- Task statement: Emit the line that holds "orange semicircle: (11, 33)" and all lines following it through the end of the data, verbatim, and nothing else.

___ Provided data

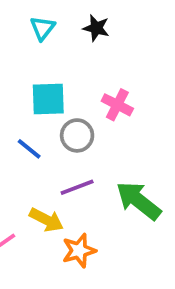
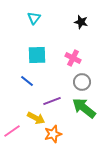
black star: (96, 28) -> (81, 22), moved
gray circle: (77, 135) -> (82, 82), moved

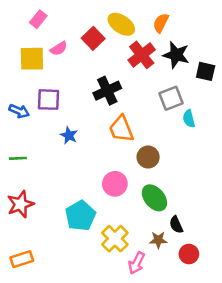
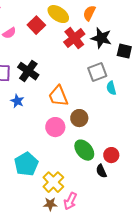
black cross: (107, 91) -> (28, 71), moved, turned -30
pink circle: (115, 184) -> (55, 127), moved
brown star: (158, 240) -> (50, 204), moved
red circle: (189, 254) -> (111, 155), moved

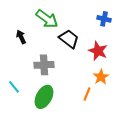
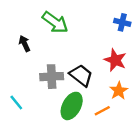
black trapezoid: (69, 39) -> (81, 75), moved
orange line: (87, 94) -> (102, 111), turned 40
green ellipse: (44, 97) -> (72, 106), moved

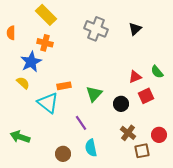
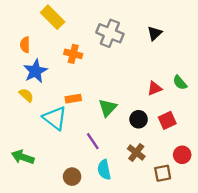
orange semicircle: (11, 33) -> (25, 45), moved
orange cross: (45, 43) -> (73, 54), moved
red square: (146, 96) -> (167, 120), moved
brown cross: (128, 133) -> (136, 153), moved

______

- Response:
orange semicircle: (11, 33) -> (25, 45), moved
orange cross: (45, 43) -> (73, 54), moved
red square: (146, 96) -> (167, 120), moved
brown cross: (128, 133) -> (136, 153), moved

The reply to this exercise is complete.